- _TO DO_
Since only the words are wanted, reproduce every entry exactly and leave the images behind.

>>>>>

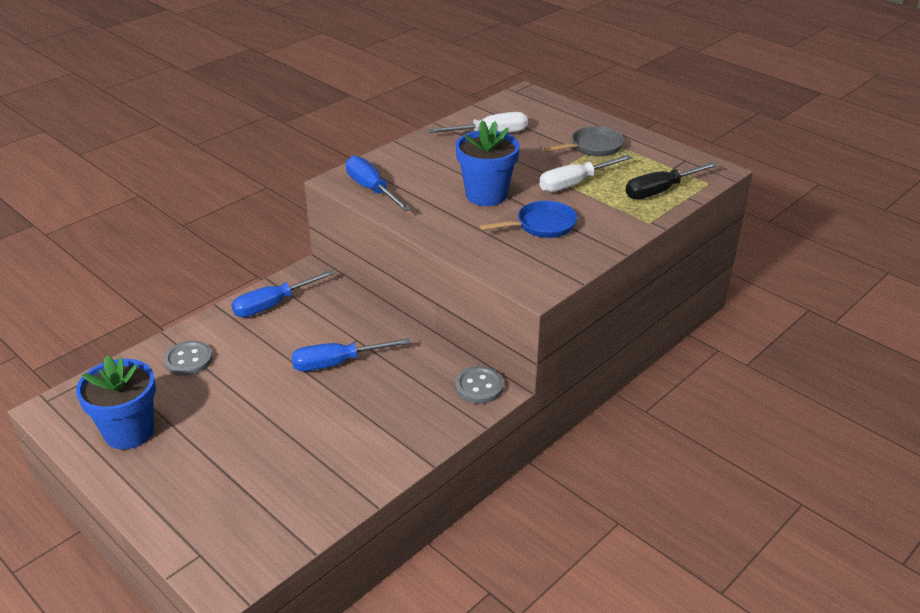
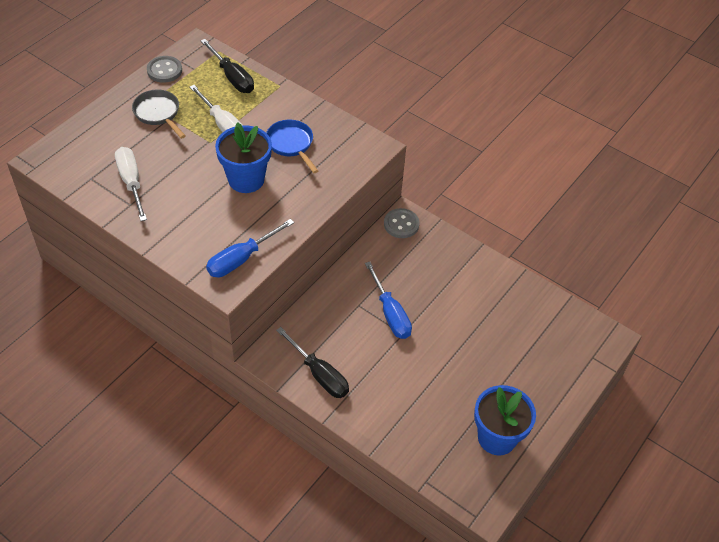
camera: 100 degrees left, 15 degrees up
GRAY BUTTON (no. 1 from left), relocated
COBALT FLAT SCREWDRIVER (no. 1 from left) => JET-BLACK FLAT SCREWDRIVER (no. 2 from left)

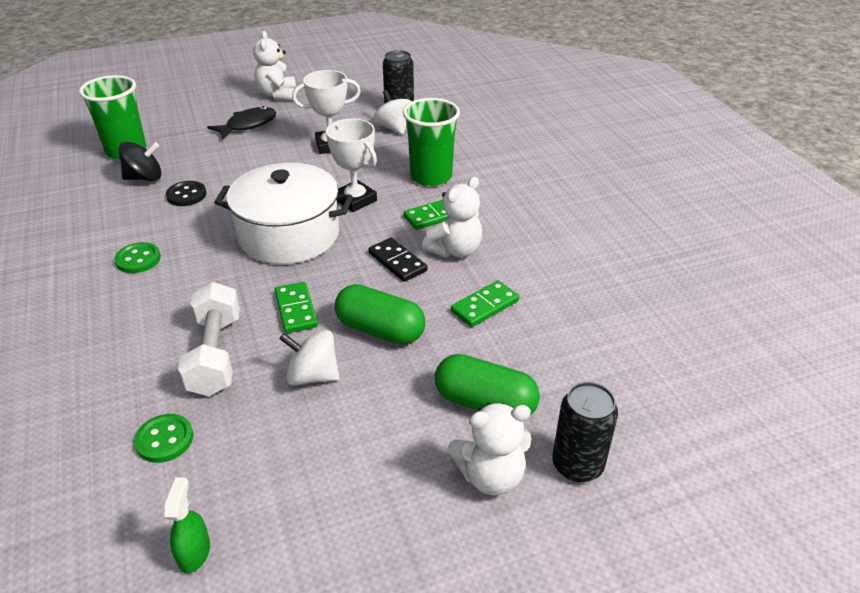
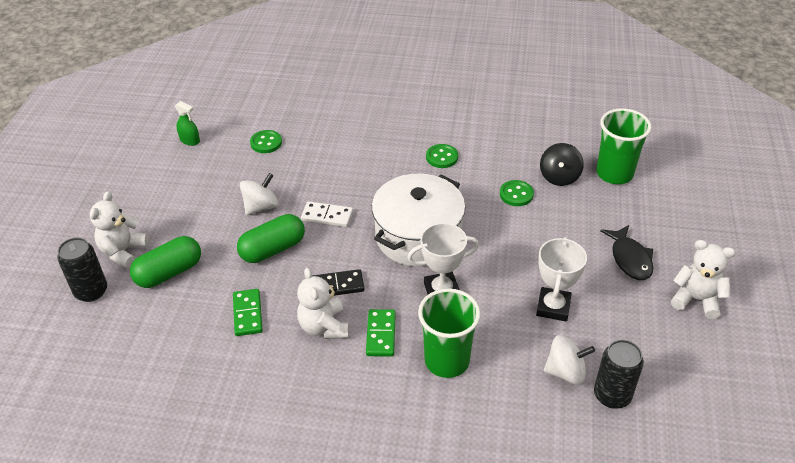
camera: 120 degrees right, 5 degrees up
LEAF-GREEN DOMINO TILE (no. 1 from left) => PURE WHITE DOMINO TILE
JET-BLACK BUTTON => LEAF-GREEN BUTTON (no. 3 from left)
PURE WHITE FREE WEIGHT => nothing

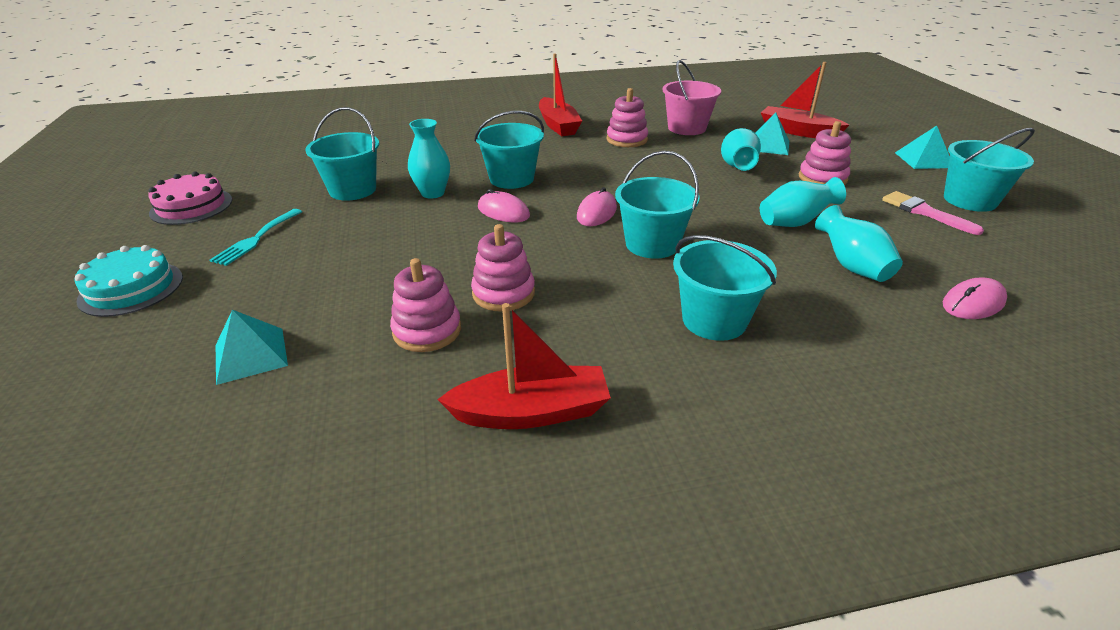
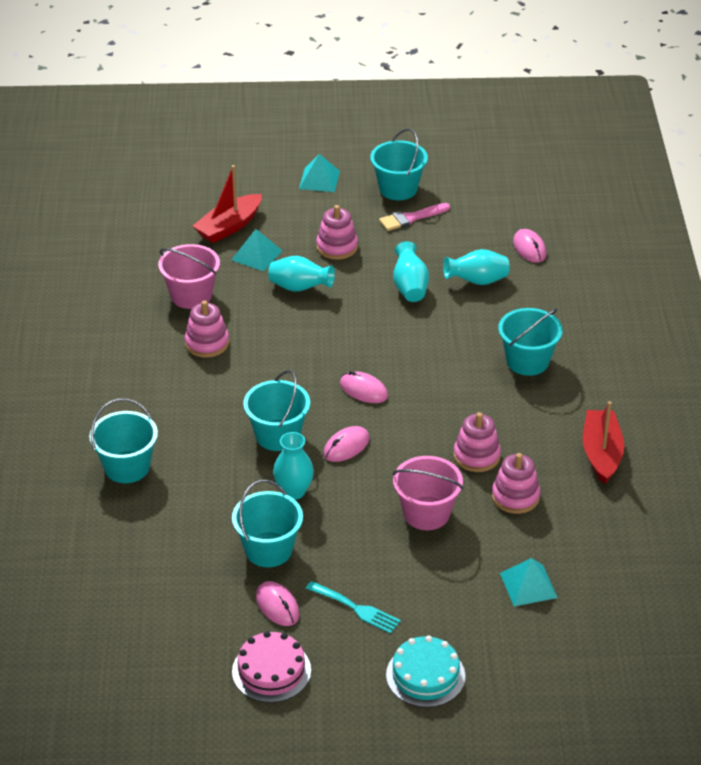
camera: 80 degrees left, 5 degrees up
TEAL BUCKET (no. 3 from left in the first image) => TEAL BUCKET (no. 1 from left), relocated
nothing => ROSE-PINK MOUSE (no. 1 from left)
nothing => ROSE-PINK BUCKET (no. 2 from left)
SCARLET BOAT (no. 2 from left) => nothing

<<<<<

- _REPLY_
camera: 100 degrees left, 15 degrees up
GRAY BUTTON (no. 1 from left), relocated
COBALT FLAT SCREWDRIVER (no. 1 from left) => JET-BLACK FLAT SCREWDRIVER (no. 2 from left)

camera: 120 degrees right, 5 degrees up
LEAF-GREEN DOMINO TILE (no. 1 from left) => PURE WHITE DOMINO TILE
JET-BLACK BUTTON => LEAF-GREEN BUTTON (no. 3 from left)
PURE WHITE FREE WEIGHT => nothing

camera: 80 degrees left, 5 degrees up
TEAL BUCKET (no. 3 from left in the first image) => TEAL BUCKET (no. 1 from left), relocated
nothing => ROSE-PINK MOUSE (no. 1 from left)
nothing => ROSE-PINK BUCKET (no. 2 from left)
SCARLET BOAT (no. 2 from left) => nothing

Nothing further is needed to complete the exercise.